*What the task asks*
Every entry below should be restated word for word, except for its images.
=== Records shown ===
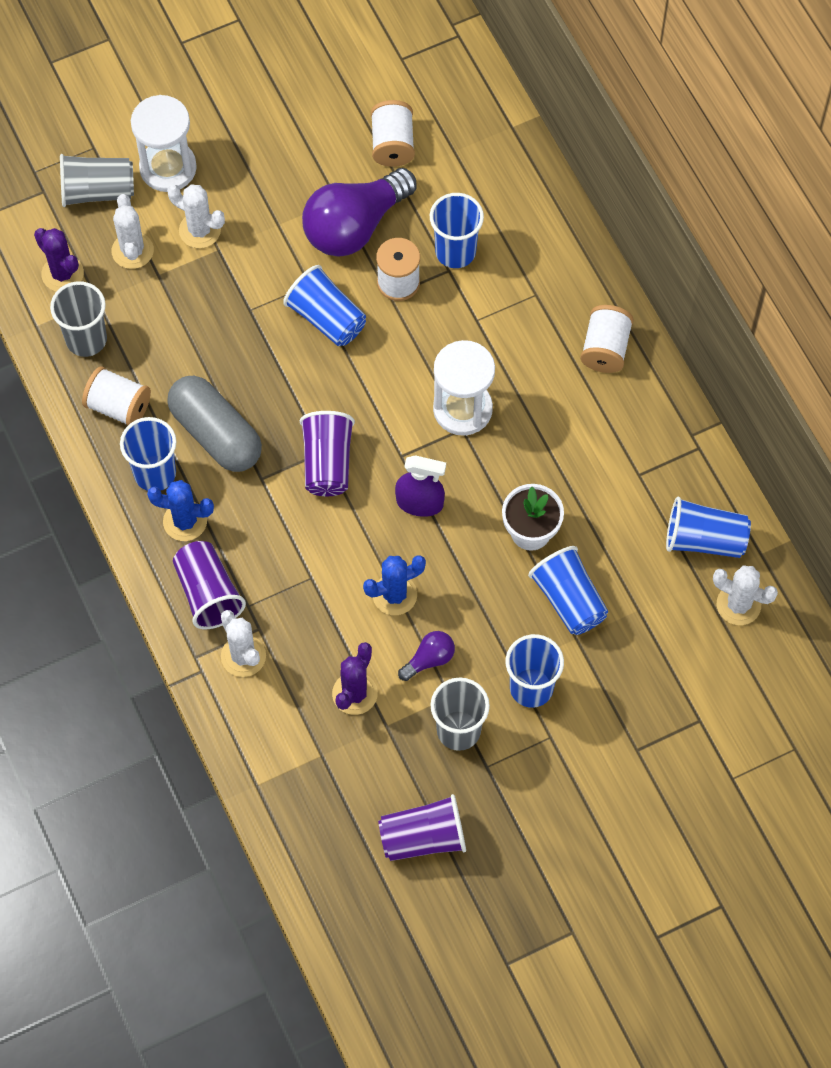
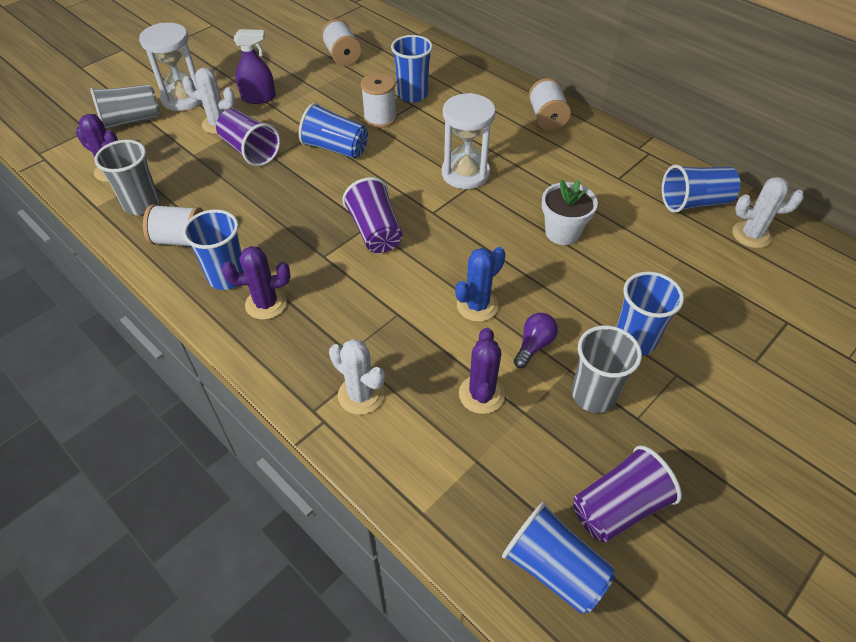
camera: 20 degrees left, 15 degrees down
(132, 251) = (168, 146): white cactus -> none
(185, 521) = (266, 304): blue cactus -> purple cactus
(208, 593) = (307, 353): purple cup -> purple cup (250, 150)
(216, 434) = (273, 236): grey capsule -> none
(354, 226) = (334, 98): purple light bulb -> none
(420, 503) = (464, 237): purple spray bottle -> purple spray bottle (258, 98)
(569, 600) = (622, 268): blue cup -> blue cup (554, 568)

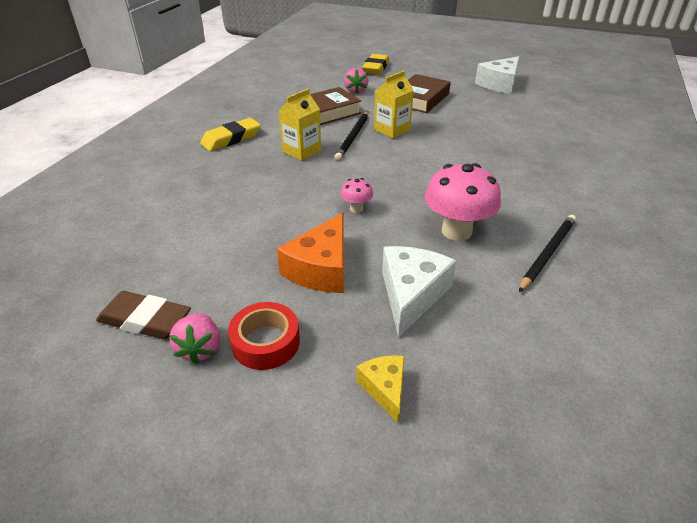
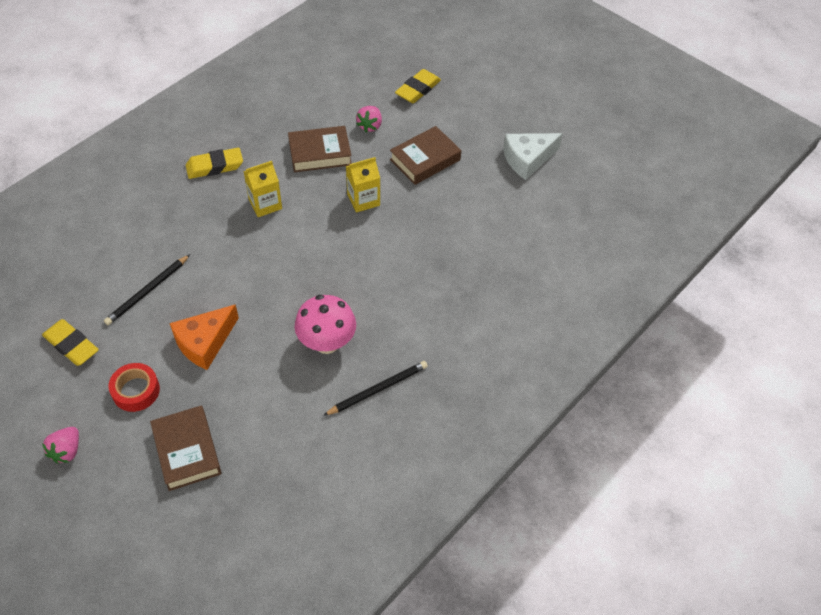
camera: 20 degrees right, 15 degrees up
(145, 320) = (71, 345): brown eraser -> yellow eraser
(200, 349) = (95, 380): pink strawberry -> pink strawberry (67, 451)
(353, 137) = (322, 199): black pencil -> black pencil (148, 291)
(356, 208) = (267, 291): pink mushroom -> none
(385, 389) = (187, 451): yellow cheese -> brown book
(411, 294) = (251, 389): white cheese -> none

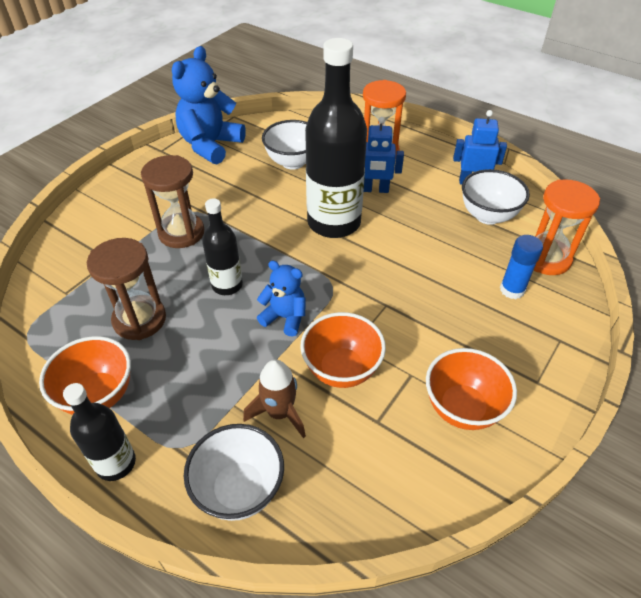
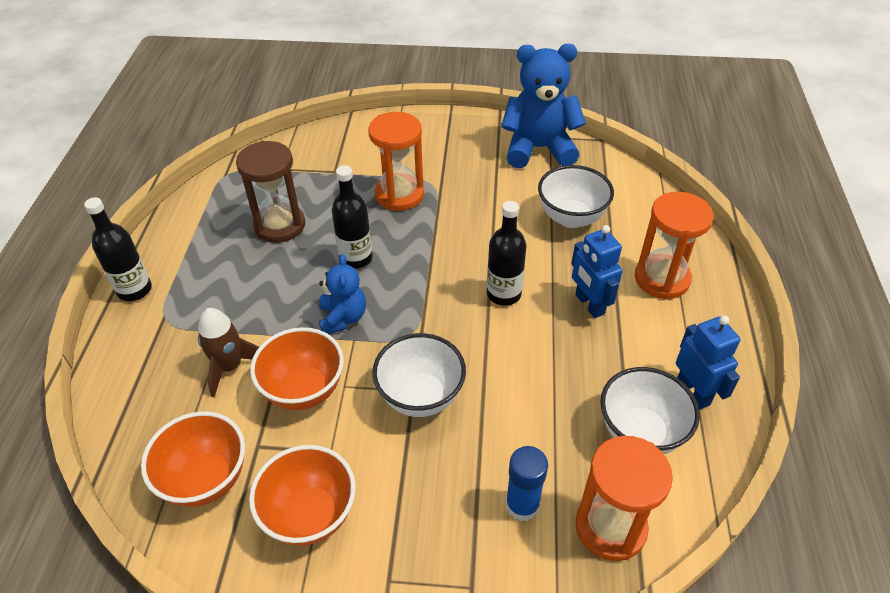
camera: 60 degrees right, 0 degrees up
(98, 395) = (191, 245): orange bowl -> orange bowl (206, 479)
(181, 233) = (399, 195): brown hourglass -> orange hourglass
(239, 489) = (141, 377): white bowl -> white bowl (420, 396)
(334, 222) = (503, 294): black bottle -> black bottle, size x0.53

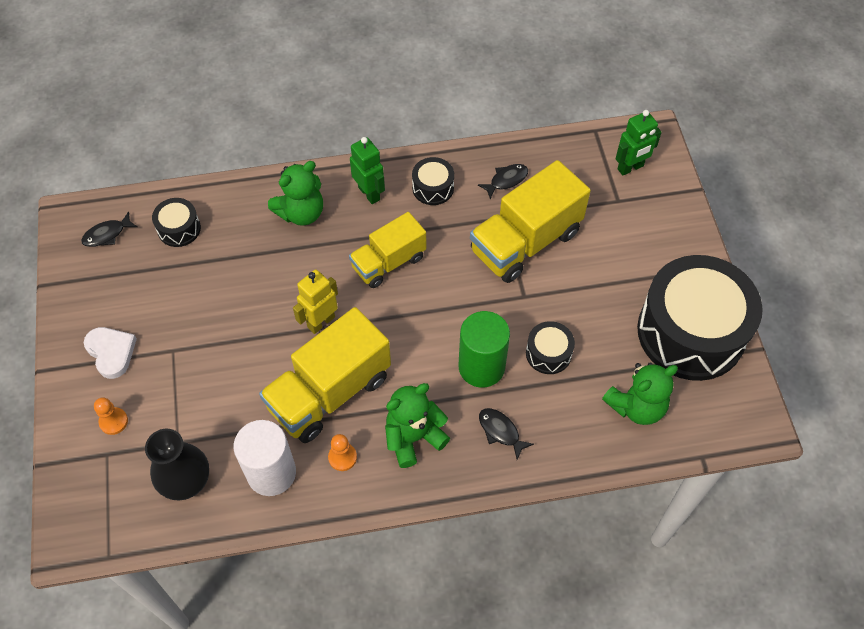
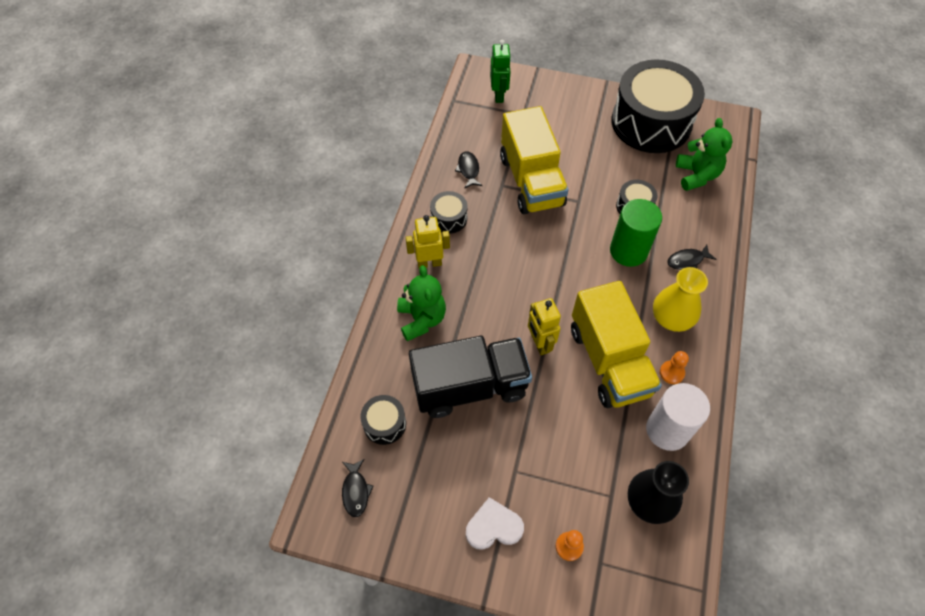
camera: 65 degrees left, 0 degrees up
(246, 280) = (470, 386): none -> black truck
(369, 193) = (429, 263): green robot -> yellow robot
(388, 262) = (505, 275): yellow truck -> none
(413, 437) = (672, 317): green teddy bear -> yellow vase

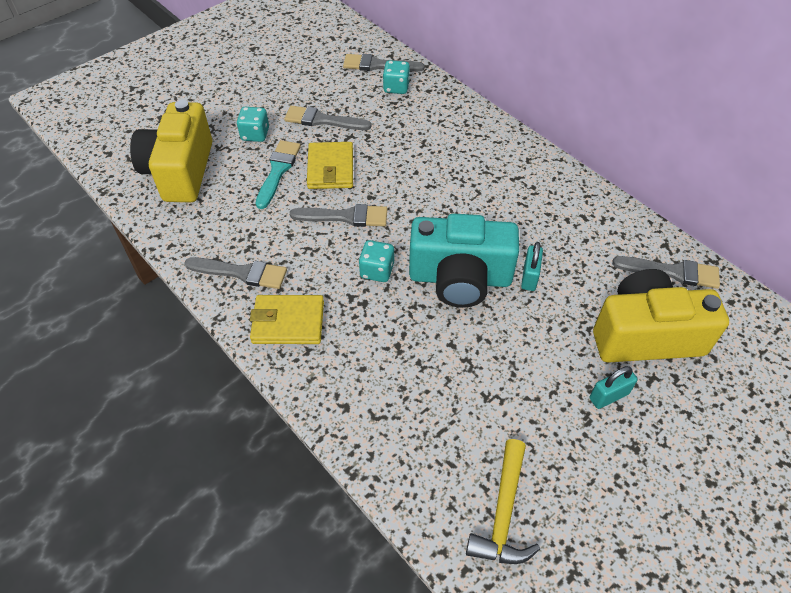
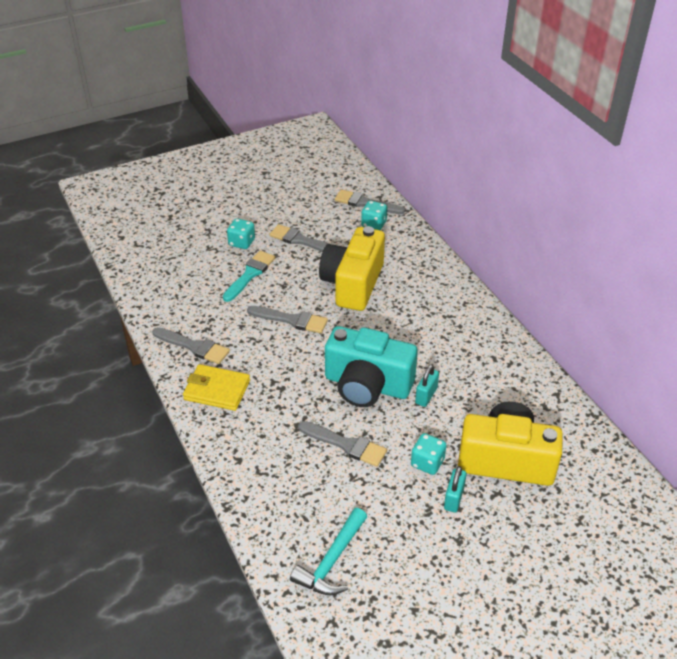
camera: 15 degrees right, 10 degrees down
(180, 171) = (172, 261): yellow camera -> yellow camera (353, 284)
(330, 168) = (293, 280): yellow wallet -> none
(377, 271) = (301, 366): turquoise dice -> turquoise dice (427, 463)
(503, 513) = (332, 561): yellow hammer -> turquoise hammer
(609, 396) = (454, 498): turquoise padlock -> turquoise padlock turned 60 degrees counterclockwise
(672, 272) = (552, 416): grey brush -> grey brush (346, 445)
===
*Result below*
camera: 20 degrees left, 15 degrees down
(132, 251) = (168, 146): white cactus -> none
(185, 521) = (266, 304): blue cactus -> purple cactus
(208, 593) = (307, 353): purple cup -> purple cup (250, 150)
(216, 434) = (273, 236): grey capsule -> none
(354, 226) = (334, 98): purple light bulb -> none
(420, 503) = (464, 237): purple spray bottle -> purple spray bottle (258, 98)
(569, 600) = (622, 268): blue cup -> blue cup (554, 568)

camera: 20 degrees right, 15 degrees up
(145, 320) = (71, 345): brown eraser -> yellow eraser
(200, 349) = (95, 380): pink strawberry -> pink strawberry (67, 451)
(353, 137) = (322, 199): black pencil -> black pencil (148, 291)
(356, 208) = (267, 291): pink mushroom -> none
(385, 389) = (187, 451): yellow cheese -> brown book
(411, 294) = (251, 389): white cheese -> none

camera: 60 degrees right, 0 degrees up
(98, 395) = (191, 245): orange bowl -> orange bowl (206, 479)
(181, 233) = (399, 195): brown hourglass -> orange hourglass
(239, 489) = (141, 377): white bowl -> white bowl (420, 396)
(334, 222) = (503, 294): black bottle -> black bottle, size x0.53

camera: 65 degrees left, 0 degrees up
(246, 280) = (470, 386): none -> black truck
(369, 193) = (429, 263): green robot -> yellow robot
(388, 262) = (505, 275): yellow truck -> none
(413, 437) = (672, 317): green teddy bear -> yellow vase

camera: 15 degrees right, 10 degrees down
(180, 171) = (172, 261): yellow camera -> yellow camera (353, 284)
(330, 168) = (293, 280): yellow wallet -> none
(377, 271) = (301, 366): turquoise dice -> turquoise dice (427, 463)
(503, 513) = (332, 561): yellow hammer -> turquoise hammer
(609, 396) = (454, 498): turquoise padlock -> turquoise padlock turned 60 degrees counterclockwise
(672, 272) = (552, 416): grey brush -> grey brush (346, 445)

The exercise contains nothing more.